§ **Assignment**:
Please produce an exact copy of only the lines from the one with "cyan arrow: (61, 177) -> (97, 515), size x0.7" through the last one of the material, without pictures.
★ ★ ★ ★ ★
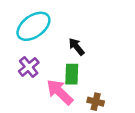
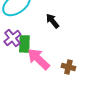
green rectangle: (72, 74) -> (24, 44), moved

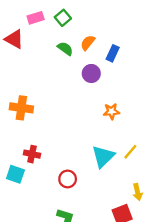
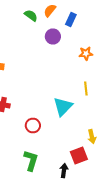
orange star: (111, 111) -> (86, 54), moved
yellow line: (130, 152) -> (86, 88), moved, turned -48

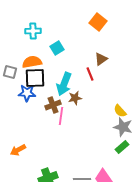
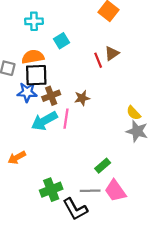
red line: (90, 74) -> (98, 60), moved
cyan arrow: (64, 84) -> (44, 121), moved, turned 40
brown cross: (53, 105) -> (51, 96), moved
green rectangle: (122, 147) -> (103, 166), moved

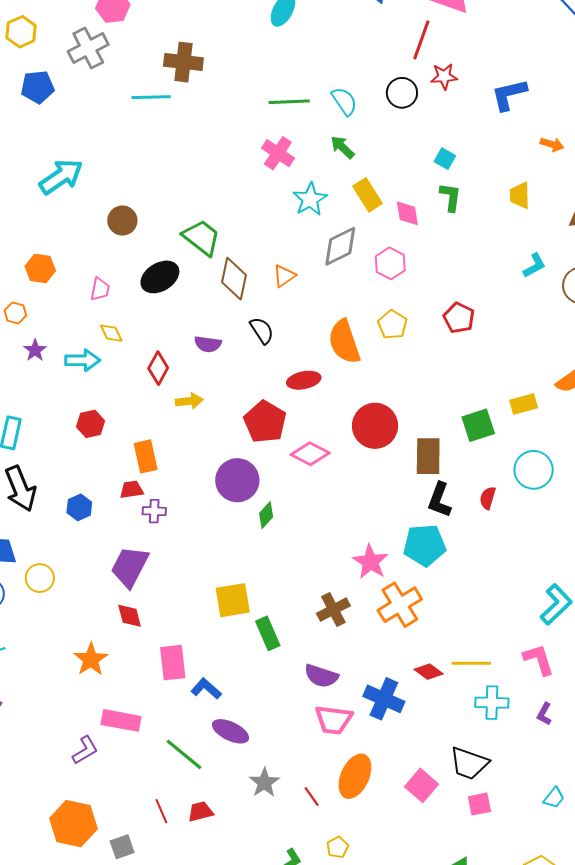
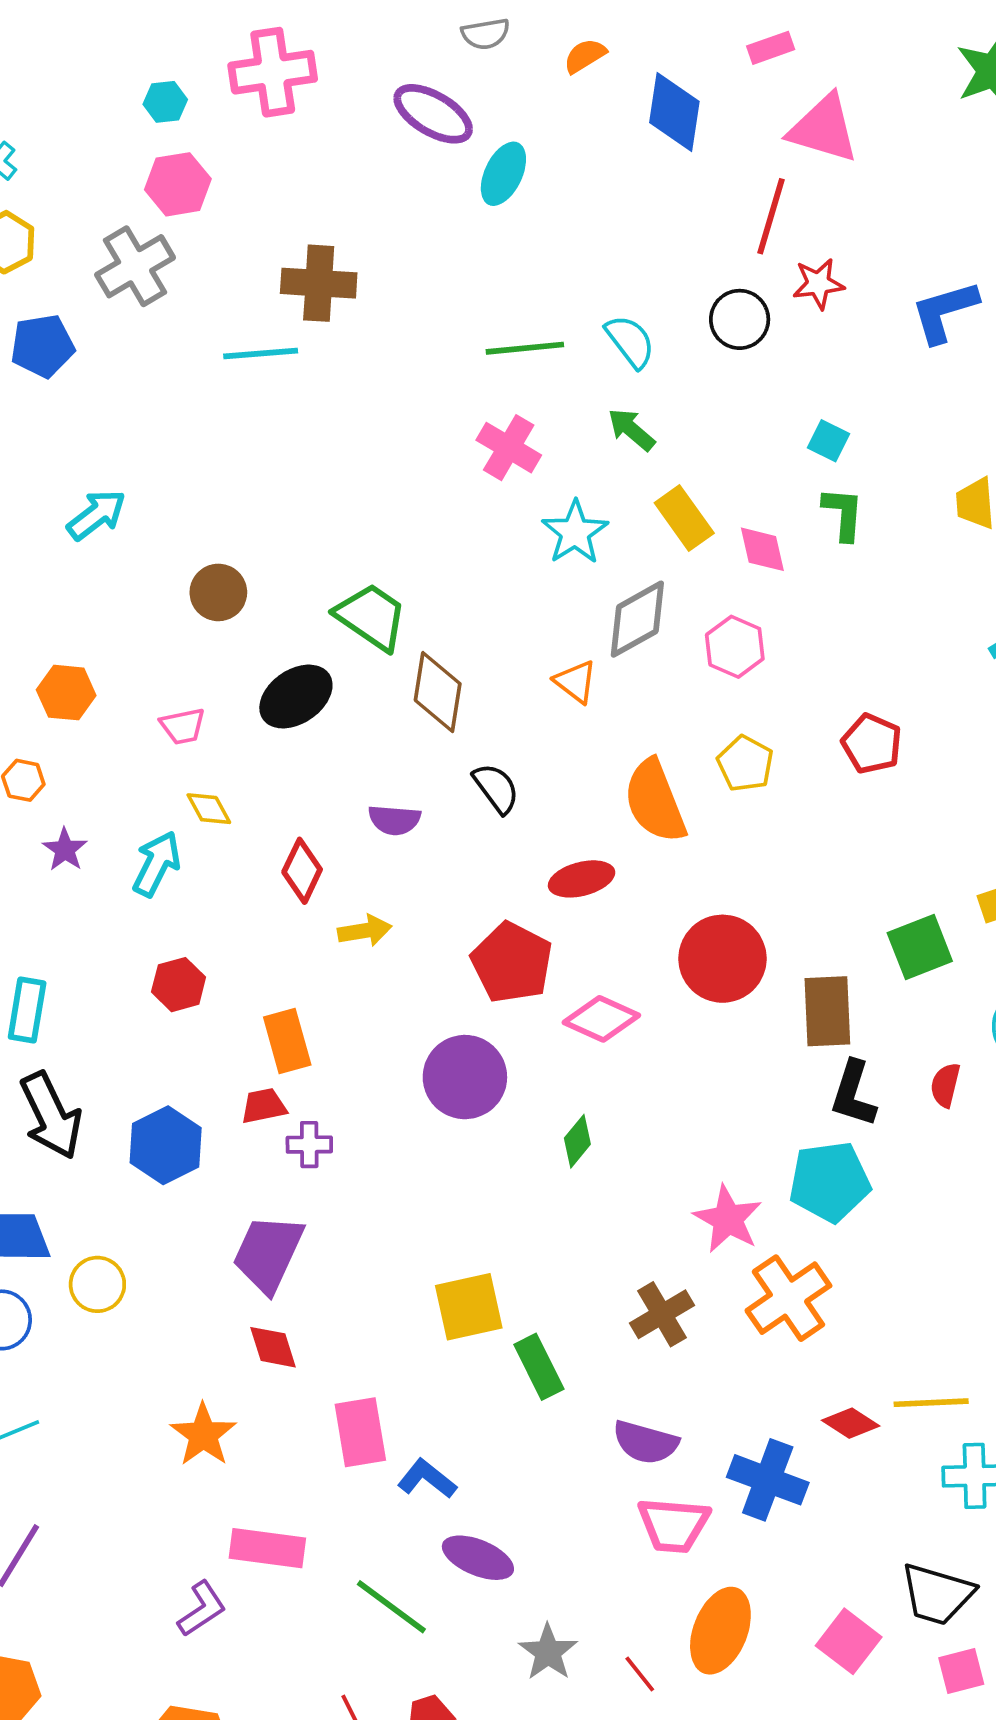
cyan arrow: (61, 177) -> (97, 515), size x0.7
orange triangle: (284, 276) -> (576, 682), moved, turned -45
pink trapezoid: (100, 289) -> (183, 726), turned 70
cyan arrow: (83, 360) -> (157, 864), turned -60
blue hexagon: (79, 507) -> (166, 1145), size x1.5
green diamond: (266, 515) -> (577, 1141), moved

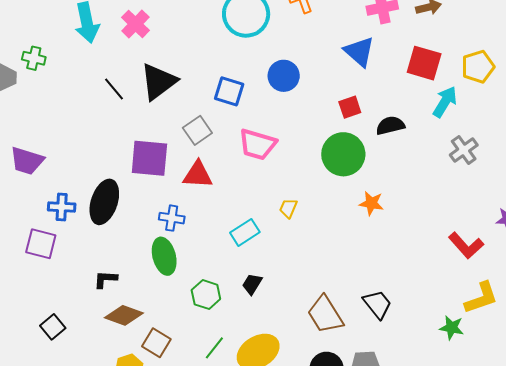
★ ★ ★ ★ ★
§ **Exercise solution**:
cyan arrow: (61, 177) -> (97, 515), size x0.7
orange triangle: (284, 276) -> (576, 682), moved, turned -45
pink trapezoid: (100, 289) -> (183, 726), turned 70
cyan arrow: (83, 360) -> (157, 864), turned -60
blue hexagon: (79, 507) -> (166, 1145), size x1.5
green diamond: (266, 515) -> (577, 1141), moved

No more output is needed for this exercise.